Exercise goal:
Extract each line of the material that follows exactly and omit its pictures.

Data:
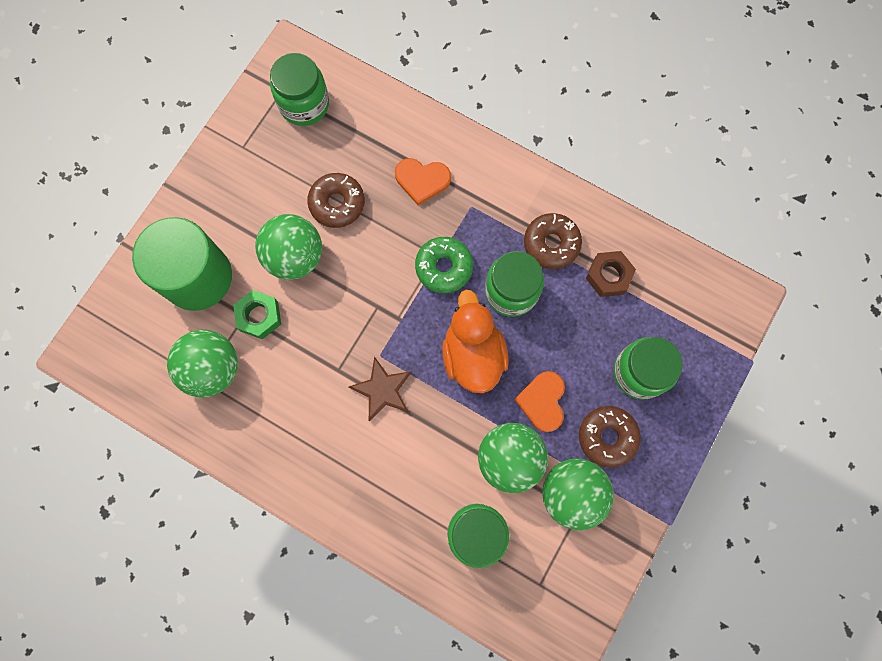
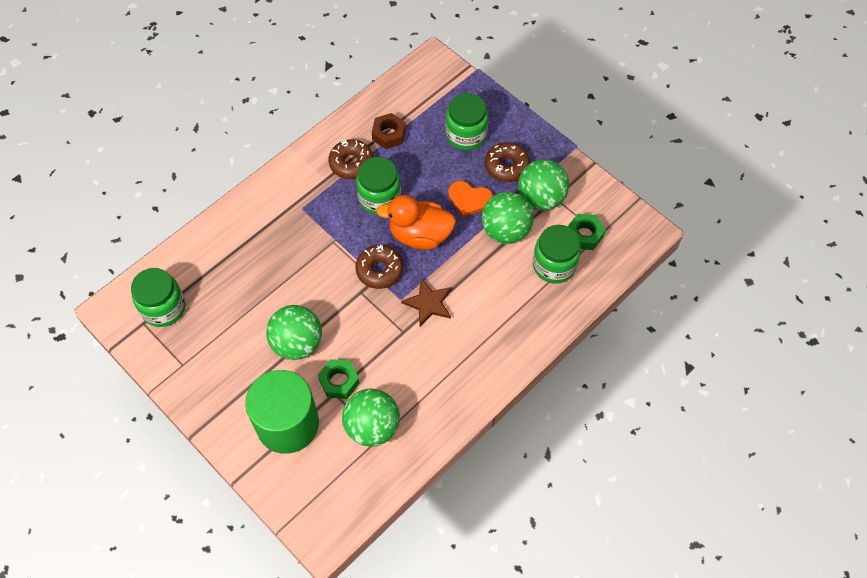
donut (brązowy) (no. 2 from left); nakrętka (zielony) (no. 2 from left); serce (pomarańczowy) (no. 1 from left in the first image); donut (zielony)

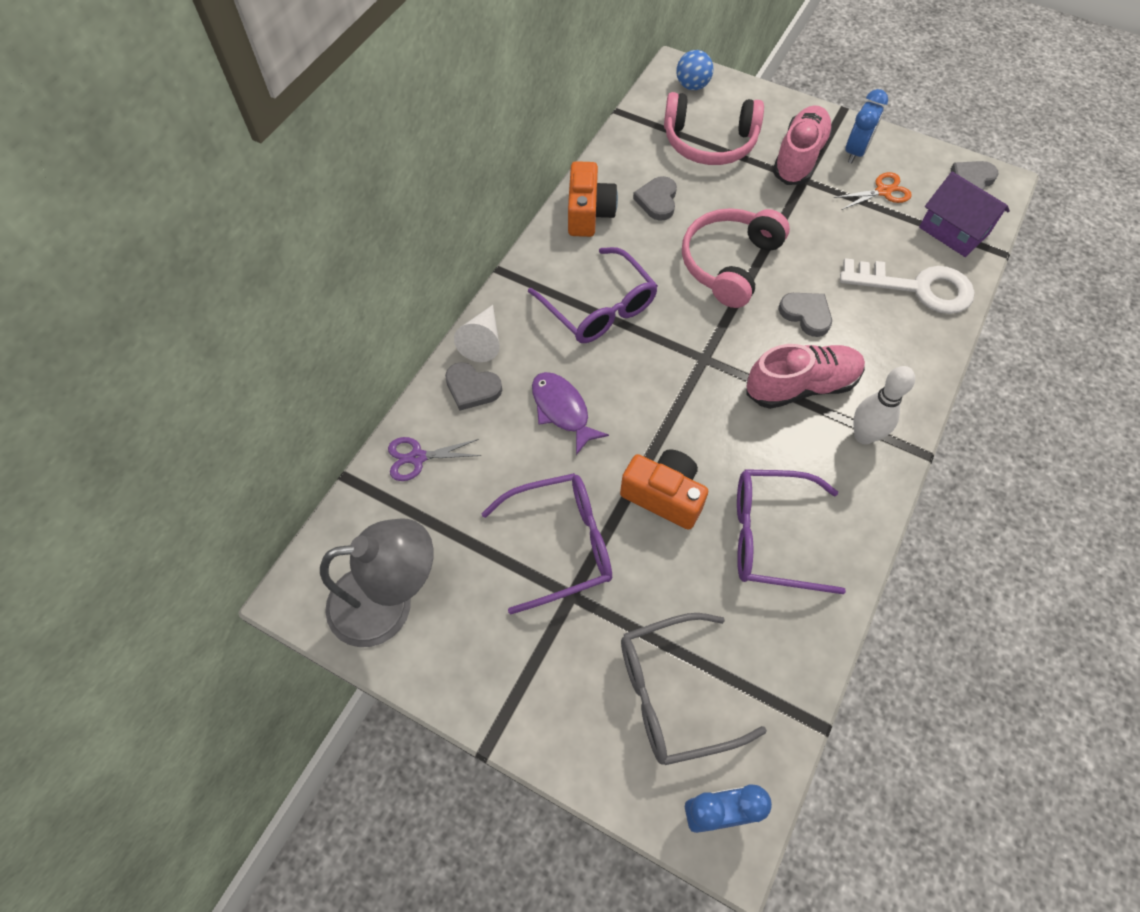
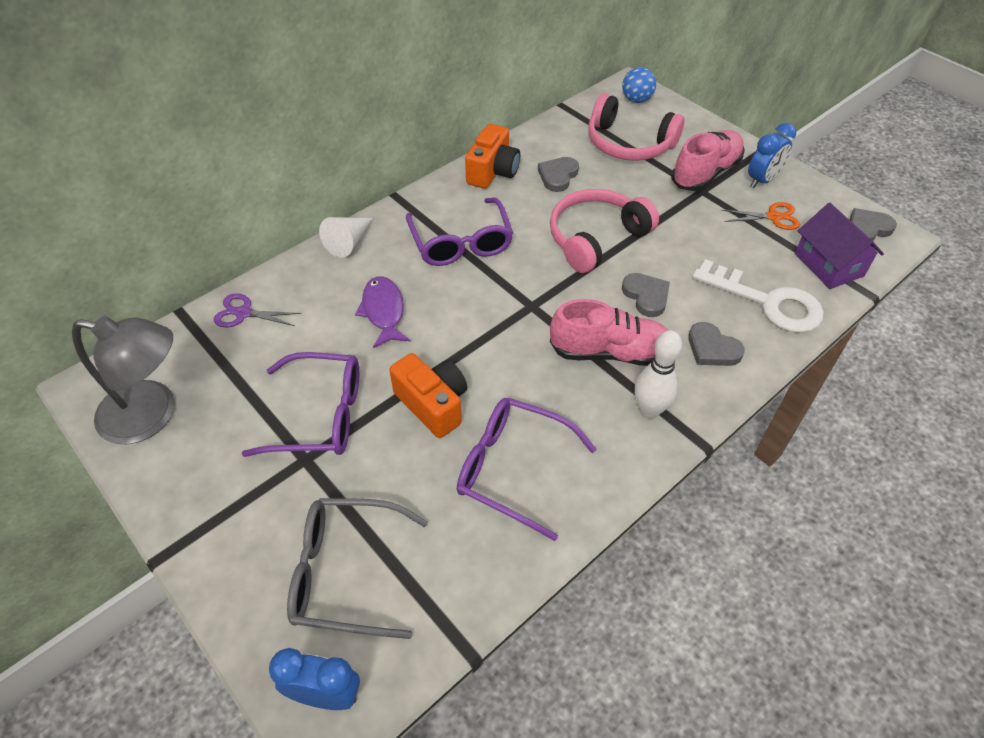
serce (szary) (no. 3 from left)

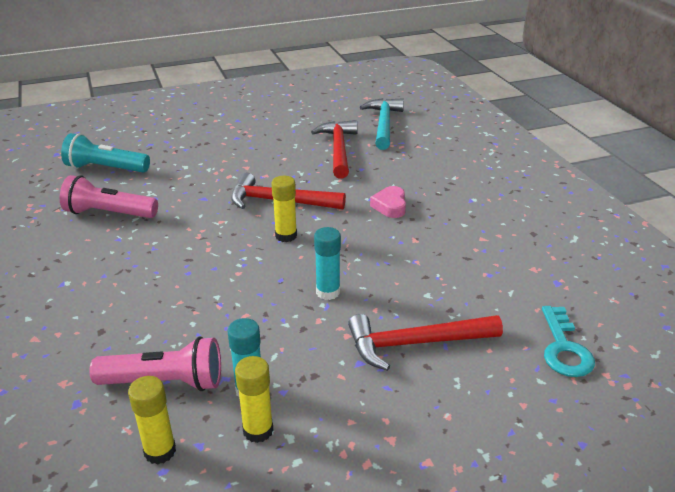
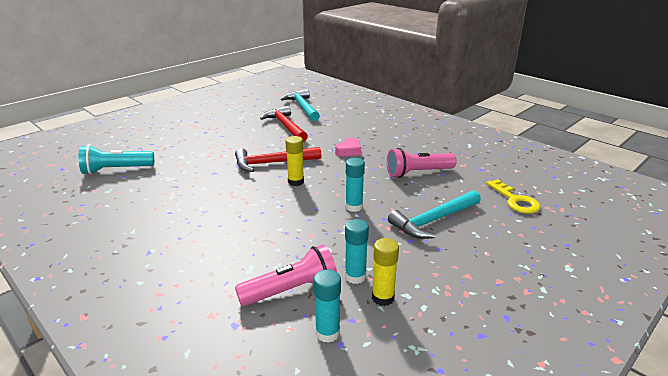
klej w sztyfcie (turkusowy) (no. 1 from left); serce (różowy); latarka (różowy) (no. 2 from left); młotek (turkusowy) (no. 2 from left); klucz (żółty)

Solution below:
donut (brązowy) (no. 2 from left); nakrętka (zielony) (no. 2 from left); serce (pomarańczowy) (no. 1 from left in the first image); donut (zielony)

serce (szary) (no. 3 from left)

klej w sztyfcie (turkusowy) (no. 1 from left); serce (różowy); latarka (różowy) (no. 2 from left); młotek (turkusowy) (no. 2 from left); klucz (żółty)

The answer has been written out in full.